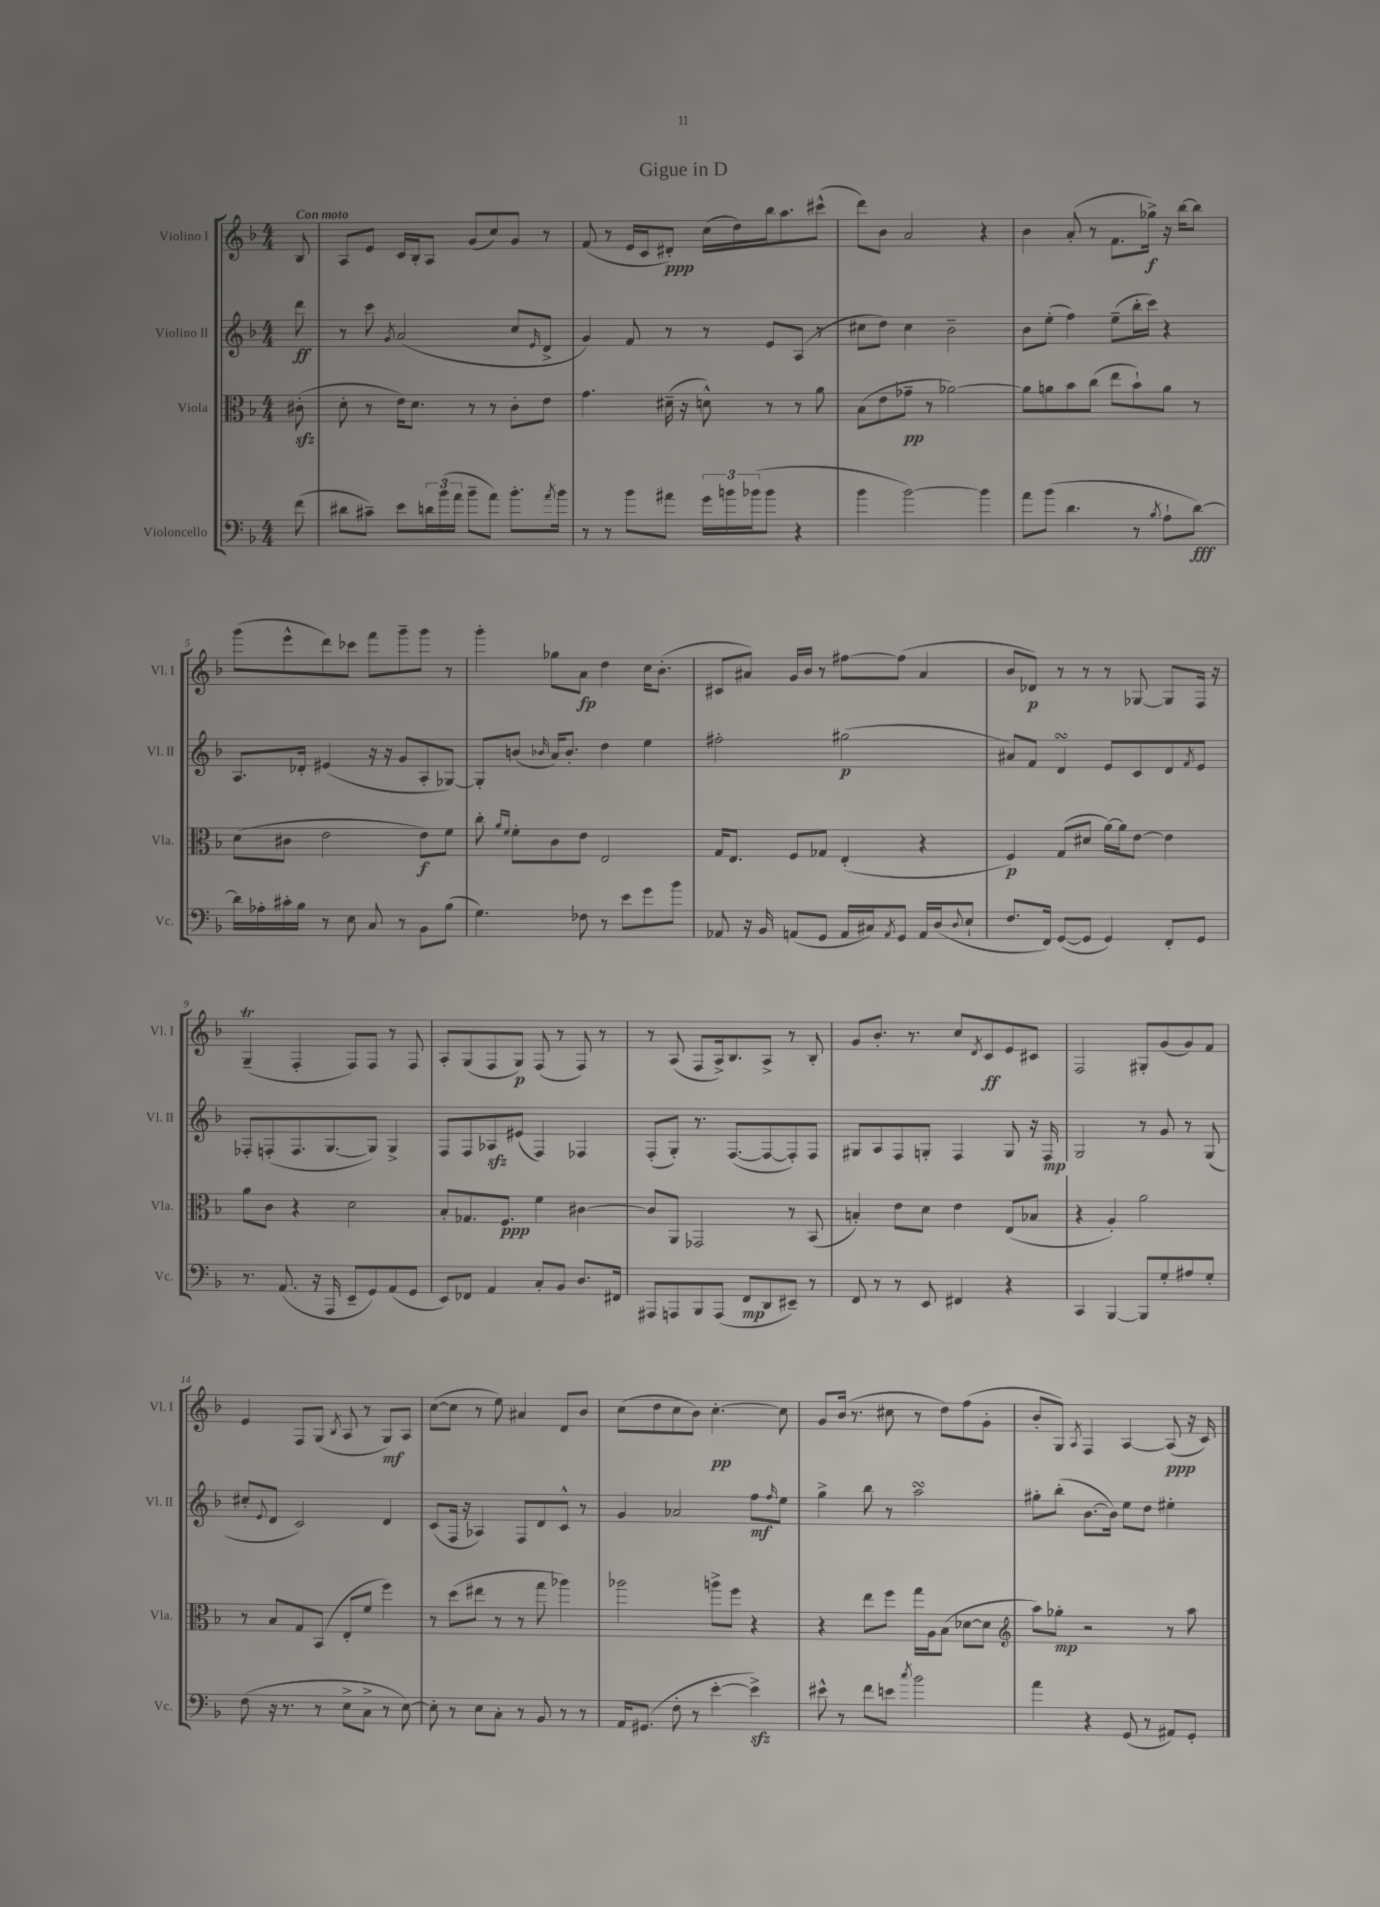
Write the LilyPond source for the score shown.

\header { title = "Gigue in D" }
<<
\new StaffGroup <<
\new Staff = "s0" \with { instrumentName = "Violino I" shortInstrumentName = "Vl. I" } {
    \clef treble \key f \major \numericTimeSignature \time 4/4 \partial 8 \tempo "Con moto"
    bes8 |
    a8 e'8 c'16 bes16-. a8 g'8( c''8) g'8 r8 |
    f'8( r8 e'16 c'16 dis'8-.\ppp) c''16( d''16) bes''16 a''8. cis'''8-^( |
    d'''8) bes'8 a'2 r4 |
    bes'4 a'8-.( r8 f'8. ges''16->\f) r16 bes''16~ bes''8 |
    g'''8( e'''8-^ d'''8) ces'''8 f'''8 g'''8-- g'''8 r8 |
    g'''4-. ges''8 a'8\fp d''4 c''16 bes'8.-.( |
    cis'8 ais'8) g'16 bes'16 r8 fis''8~ fis''8( ais'4 |
    bes'8 des'8\p) r8 r8 r8 ges8~ ges8 f16 r16 |
    g4--\trill( f4-. f8) f8 r8 f8 |
    a8-. g8( f8 g8\p) f8( r8 f8) r8 |
    r8 a8( f8 a16->) bes8. a8-> r8 bes8-. |
    g'8 bes'8.-. r8. c''8 \acciaccatura { d'8 } c'8\ff e'8 cis'8 |
    f2 gis8-. g'8( g'8) f'8 |
    e'4 f8 g8( \acciaccatura { bes8 } a8 r8 g8\mf) a8 |
    c''8~( c''8 r8 e''8) ais'4 d'8 bes'8 |
    c''8( d''8 c''8 bes'8) c''4.~-.\pp c''8 |
    g'8 bes'16( r8. cis''8 r8 d''8) f''8( g'8-. |
    bes'8-. g8) \acciaccatura { a8 } f4 a4~ a8\ppp( r16 c'16) \bar "|." |
}
\new Staff = "s1" \with { instrumentName = "Violino II" shortInstrumentName = "Vl. II" } {
    \clef treble \key f \major \numericTimeSignature \time 4/4 \partial 8
    d'''8\ff |
    r8 c'''8 \acciaccatura { g'8 } a'2( c''8 \grace { e'16 } d'8-> |
    g'4) f'8 r8 r8 e'8 a8( r8 |
    cis''8 d''8) cis''4 bes'2-- |
    bes'8 e''8-.( f''4) e''8--( bes''16-. c'''16) r4 |
    a8. des'16-. eis'4( r16 r16 g'8 a8-. ges8~) |
    ges8-. b'8( \grace { bes'16 } a'16) bes'8.-. d''4 e''4 |
    fis''2-. gis''2\p( |
    ais'8) f'8 d'4\turn e'8 c'8 d'8 \acciaccatura { f'8 } e'8 |
    fes8-. f8-.( f8. g8.~ g8) g4-> |
    f8 f8 aes8\sfz eis'8( f4) fes4 |
    f8-.( g8-.) r8. f8.~( f8~ f8-.) f8 |
    gis8 a8 f8 g8-. f4 g8 r16 f16\mp |
    g2 r8 g'8 r8 g8( |
    cis''8-. \appoggiatura { e'8 } d'8 c'2) d'4 |
    c'8( f16 r16 aes4) f8 d'8 c'8-^ r8 |
    g'4 aes'2 f''8\mf \grace { f''16 } e''8 |
    g''4-> bes''8 r8 a''2\turn |
    gis''8-. bes''8-.( bes'8.~ bes'16) e''8 d''8 eis''4-. \bar "|." |
}
\new Staff = "s2" \with { instrumentName = "Viola" shortInstrumentName = "Vla." } {
    \clef alto \key f \major \numericTimeSignature \time 4/4 \partial 8
    cis'8-.\sfz( |
    d'8-. r8 e'16) d'8. r8 r8 c'8-. e'8 |
    g'4. dis'16--( r16 d'8-^) r8 r8 a'8 |
    bes8( e'8 ges'8--\pp r8 aes'2~) |
    aes'8 a'8 bes'8 c''8( e''8 bes'8-!) a'8 r8 |
    d'8( cis'8 e'2 e'8\f) f'8 |
    c''8-. \grace { a'16 f'16 } f'8-. c'8 e'8 e2 |
    g16 e8. f8 ges8 e4-.( r4 |
    f4\p) g8( dis'8 a'16~) a'16 e'8~ e'4 |
    a'8 c'8 r4 d'2 |
    bes8-. ges8. f8.\ppp f'4 cis'4~ |
    cis'8 a,8 ges,2 r8 bes,8( |
    b4-.) e'8 d'8 e'4 e8( bes8 |
    r4 a4-.) a'2 |
    r8 bes8 g8 bes,8( e8-. f'8 f''4) |
    r8 d''8( eis''8 r8 r8 g''8 aes''4) |
    aes''2 a''8-> f''8 r4 |
    r4 e''8 f''8 g''16 a16 bes8( des'8~ des'8 |
    \clef treble a''8) ges''8-.\mp r2 r8 a''8 \bar "|." |
}
\new Staff = "s3" \with { instrumentName = "Violoncello" shortInstrumentName = "Vc." } {
    \clef bass \key f \major \numericTimeSignature \time 4/4 \partial 8
    f'8( |
    dis'8 cis'8--) e'8 \tuplet 3/2 { d'16 bes'16( a'16 } bes'8-- a'8) bes'8.-. \acciaccatura { a'8 } bes'16 |
    r8 r8 bes'8 ais'8 \tuplet 3/2 { g'16 b'16 bes'16( } bes'8 r4 |
    bes'4 bes'2~) bes'4 |
    a'8 bes'8( d'4. r8 \acciaccatura { bes8 } a8-! d'8~\fff) |
    d'16 aes16-. cis'16-. bes16 r8 e8 c8 r8 bes,8 bes8( |
    g4.) fes8 r8 e'8 g'8 bes'8 |
    aes,8 r16 bes,16 a,8( g,8 a,16 cis16) \acciaccatura { a,8 } g,8 a,16 d16( \appoggiatura { d8 } e8-! |
    f8. f,16) g,8~( g,8 g,4) f,8-. g,8 |
    r8. a,8.( r16 a,,16 e,8-- g,8) a,8( g,8 |
    e,8) fes,8 a,4 c8-. bes,8 d8. fis,16 |
    ais,,8 a,,8 bes,,8 a,,8( f,8\mp d,8 eis,8--) r8 |
    f,8 r8 r8 e,8 fis,4 r4 |
    c,4 bes,,4~ bes,,8 g8-. ais8 g8-. |
    f8( r16 r8. r8 e8-> c8-> r8 e8~) |
    e8-. r8 e8 c8-. r8 bes,8 r8 r8 |
    a,16 gis,8.( f8-. r8 e'4~-. e'4->\sfz) |
    eis'8-^ r8 f'8 e'8 \acciaccatura { c''8 } bes'2 |
    a'4 r4 g,8( r8 ais,8) g,8-. \bar "|." |
}
>>
>>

*-*-*

_Instructions for the task_
Report how many lines of the listing contain the string "numericTimeSignature", treating case as significant. Give only the number.

_Expected answer_
4